Data items:
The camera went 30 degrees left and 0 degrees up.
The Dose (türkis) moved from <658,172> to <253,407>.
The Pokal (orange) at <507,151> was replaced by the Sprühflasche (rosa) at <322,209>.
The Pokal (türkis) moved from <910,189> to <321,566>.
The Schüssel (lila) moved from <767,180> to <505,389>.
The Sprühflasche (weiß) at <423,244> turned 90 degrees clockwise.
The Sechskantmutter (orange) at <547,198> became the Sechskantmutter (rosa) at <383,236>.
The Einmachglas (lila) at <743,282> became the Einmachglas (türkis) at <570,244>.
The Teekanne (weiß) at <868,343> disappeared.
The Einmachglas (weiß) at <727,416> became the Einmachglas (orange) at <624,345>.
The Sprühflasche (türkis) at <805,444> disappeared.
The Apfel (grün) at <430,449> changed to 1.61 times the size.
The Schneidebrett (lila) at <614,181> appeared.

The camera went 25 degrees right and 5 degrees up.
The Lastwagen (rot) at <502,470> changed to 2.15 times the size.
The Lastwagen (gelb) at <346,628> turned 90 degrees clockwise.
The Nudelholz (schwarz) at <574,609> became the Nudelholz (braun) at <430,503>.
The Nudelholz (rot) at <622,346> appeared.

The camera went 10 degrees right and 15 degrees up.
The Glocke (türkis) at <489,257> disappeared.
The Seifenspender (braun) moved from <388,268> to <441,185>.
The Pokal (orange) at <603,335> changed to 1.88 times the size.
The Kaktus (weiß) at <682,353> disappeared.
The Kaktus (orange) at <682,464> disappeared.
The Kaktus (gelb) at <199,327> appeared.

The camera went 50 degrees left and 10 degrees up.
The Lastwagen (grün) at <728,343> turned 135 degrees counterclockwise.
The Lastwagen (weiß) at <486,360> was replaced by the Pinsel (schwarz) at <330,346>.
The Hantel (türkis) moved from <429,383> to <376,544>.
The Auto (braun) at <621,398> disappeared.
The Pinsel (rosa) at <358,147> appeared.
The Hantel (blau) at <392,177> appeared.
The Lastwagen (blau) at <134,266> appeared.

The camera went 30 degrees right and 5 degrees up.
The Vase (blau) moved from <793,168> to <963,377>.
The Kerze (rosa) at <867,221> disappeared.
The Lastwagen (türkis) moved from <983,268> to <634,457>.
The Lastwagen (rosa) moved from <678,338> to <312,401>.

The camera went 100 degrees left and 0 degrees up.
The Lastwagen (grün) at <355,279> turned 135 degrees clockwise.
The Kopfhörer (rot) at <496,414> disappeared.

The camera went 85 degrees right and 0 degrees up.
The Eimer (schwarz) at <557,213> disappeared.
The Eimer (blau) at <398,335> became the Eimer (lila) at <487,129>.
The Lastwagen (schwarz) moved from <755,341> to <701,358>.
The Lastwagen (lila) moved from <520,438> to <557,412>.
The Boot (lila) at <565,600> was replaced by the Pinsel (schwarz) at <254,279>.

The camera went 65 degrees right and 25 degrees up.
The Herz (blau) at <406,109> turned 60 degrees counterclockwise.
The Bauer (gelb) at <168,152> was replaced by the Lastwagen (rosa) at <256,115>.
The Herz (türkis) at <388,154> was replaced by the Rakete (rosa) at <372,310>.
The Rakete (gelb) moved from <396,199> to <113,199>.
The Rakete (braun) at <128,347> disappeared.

◆ **TASK OBJECTIVE**:
For the word "Einmachglas", tally the lines of the entries in which it appears and give the total alone.

◆ **YOUR RESPONSE**:
2